Activity:
Please repeat the records exactly from their first line, finishing at the line containing "purple cupcake: 0 -> 1" and including it.

(Colored item counts)
= = =
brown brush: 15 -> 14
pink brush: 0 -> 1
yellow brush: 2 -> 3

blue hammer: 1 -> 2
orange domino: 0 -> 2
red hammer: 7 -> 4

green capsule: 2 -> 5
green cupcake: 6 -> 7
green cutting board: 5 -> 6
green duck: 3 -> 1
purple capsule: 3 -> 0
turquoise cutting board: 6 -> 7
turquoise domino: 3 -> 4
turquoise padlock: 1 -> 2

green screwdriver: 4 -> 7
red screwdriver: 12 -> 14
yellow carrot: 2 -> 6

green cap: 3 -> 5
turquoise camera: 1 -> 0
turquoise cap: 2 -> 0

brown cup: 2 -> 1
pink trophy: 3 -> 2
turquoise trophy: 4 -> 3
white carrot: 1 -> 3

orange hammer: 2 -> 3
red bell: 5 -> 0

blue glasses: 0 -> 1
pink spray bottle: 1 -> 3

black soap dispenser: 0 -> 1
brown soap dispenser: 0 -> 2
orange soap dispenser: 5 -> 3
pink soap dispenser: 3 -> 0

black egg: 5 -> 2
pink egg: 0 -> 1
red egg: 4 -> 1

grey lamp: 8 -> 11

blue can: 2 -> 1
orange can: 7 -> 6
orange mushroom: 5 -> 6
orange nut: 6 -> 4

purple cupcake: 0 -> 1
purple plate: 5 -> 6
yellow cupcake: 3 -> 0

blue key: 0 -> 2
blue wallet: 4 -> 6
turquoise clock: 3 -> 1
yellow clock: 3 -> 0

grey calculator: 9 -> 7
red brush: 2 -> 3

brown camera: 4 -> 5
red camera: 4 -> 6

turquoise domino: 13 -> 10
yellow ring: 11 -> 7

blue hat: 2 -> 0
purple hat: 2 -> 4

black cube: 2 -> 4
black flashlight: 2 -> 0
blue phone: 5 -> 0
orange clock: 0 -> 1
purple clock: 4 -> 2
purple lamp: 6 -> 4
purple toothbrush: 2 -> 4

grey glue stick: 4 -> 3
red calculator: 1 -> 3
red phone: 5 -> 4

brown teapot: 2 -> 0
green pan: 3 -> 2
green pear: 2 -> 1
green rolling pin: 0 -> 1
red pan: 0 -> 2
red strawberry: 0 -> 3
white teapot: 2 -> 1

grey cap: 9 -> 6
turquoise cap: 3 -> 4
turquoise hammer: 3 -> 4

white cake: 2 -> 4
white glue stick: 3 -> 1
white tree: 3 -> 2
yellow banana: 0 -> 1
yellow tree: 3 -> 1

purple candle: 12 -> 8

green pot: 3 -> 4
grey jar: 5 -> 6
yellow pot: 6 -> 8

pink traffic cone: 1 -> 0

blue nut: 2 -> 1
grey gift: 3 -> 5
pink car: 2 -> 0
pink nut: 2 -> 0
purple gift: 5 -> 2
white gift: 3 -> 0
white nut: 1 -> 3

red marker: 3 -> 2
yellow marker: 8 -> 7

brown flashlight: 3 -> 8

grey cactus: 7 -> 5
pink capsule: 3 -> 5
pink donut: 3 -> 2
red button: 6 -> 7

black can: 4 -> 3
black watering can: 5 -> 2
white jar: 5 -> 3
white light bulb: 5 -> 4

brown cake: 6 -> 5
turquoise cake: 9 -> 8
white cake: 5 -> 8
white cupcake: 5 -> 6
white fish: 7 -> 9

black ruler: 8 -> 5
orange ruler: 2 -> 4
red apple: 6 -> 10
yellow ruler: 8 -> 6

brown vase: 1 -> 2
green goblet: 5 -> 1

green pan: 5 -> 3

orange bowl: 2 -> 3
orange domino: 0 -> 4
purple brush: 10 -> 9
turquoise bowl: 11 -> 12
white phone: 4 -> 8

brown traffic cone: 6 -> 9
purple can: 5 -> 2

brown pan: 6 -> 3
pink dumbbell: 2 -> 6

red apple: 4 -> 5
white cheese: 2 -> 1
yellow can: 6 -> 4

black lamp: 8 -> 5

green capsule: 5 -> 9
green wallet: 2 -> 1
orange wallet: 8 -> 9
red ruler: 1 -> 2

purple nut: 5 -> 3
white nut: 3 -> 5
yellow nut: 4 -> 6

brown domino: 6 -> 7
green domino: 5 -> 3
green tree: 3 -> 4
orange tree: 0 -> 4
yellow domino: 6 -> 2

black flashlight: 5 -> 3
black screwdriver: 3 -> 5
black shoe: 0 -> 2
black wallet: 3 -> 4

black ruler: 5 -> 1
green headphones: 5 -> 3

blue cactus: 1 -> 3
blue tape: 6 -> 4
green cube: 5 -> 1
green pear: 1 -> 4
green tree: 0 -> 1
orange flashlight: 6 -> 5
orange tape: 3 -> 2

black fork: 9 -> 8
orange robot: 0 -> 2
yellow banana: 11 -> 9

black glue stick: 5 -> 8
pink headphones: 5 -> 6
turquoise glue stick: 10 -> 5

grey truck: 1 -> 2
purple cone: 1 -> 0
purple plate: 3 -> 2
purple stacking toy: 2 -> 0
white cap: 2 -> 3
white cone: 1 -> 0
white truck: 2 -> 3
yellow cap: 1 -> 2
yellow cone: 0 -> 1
= = =
Solution for this exercise:
brown brush: 15 -> 14
pink brush: 0 -> 1
yellow brush: 2 -> 3

blue hammer: 1 -> 2
orange domino: 0 -> 2
red hammer: 7 -> 4

green capsule: 2 -> 5
green cupcake: 6 -> 7
green cutting board: 5 -> 6
green duck: 3 -> 1
purple capsule: 3 -> 0
turquoise cutting board: 6 -> 7
turquoise domino: 3 -> 4
turquoise padlock: 1 -> 2

green screwdriver: 4 -> 7
red screwdriver: 12 -> 14
yellow carrot: 2 -> 6

green cap: 3 -> 5
turquoise camera: 1 -> 0
turquoise cap: 2 -> 0

brown cup: 2 -> 1
pink trophy: 3 -> 2
turquoise trophy: 4 -> 3
white carrot: 1 -> 3

orange hammer: 2 -> 3
red bell: 5 -> 0

blue glasses: 0 -> 1
pink spray bottle: 1 -> 3

black soap dispenser: 0 -> 1
brown soap dispenser: 0 -> 2
orange soap dispenser: 5 -> 3
pink soap dispenser: 3 -> 0

black egg: 5 -> 2
pink egg: 0 -> 1
red egg: 4 -> 1

grey lamp: 8 -> 11

blue can: 2 -> 1
orange can: 7 -> 6
orange mushroom: 5 -> 6
orange nut: 6 -> 4

purple cupcake: 0 -> 1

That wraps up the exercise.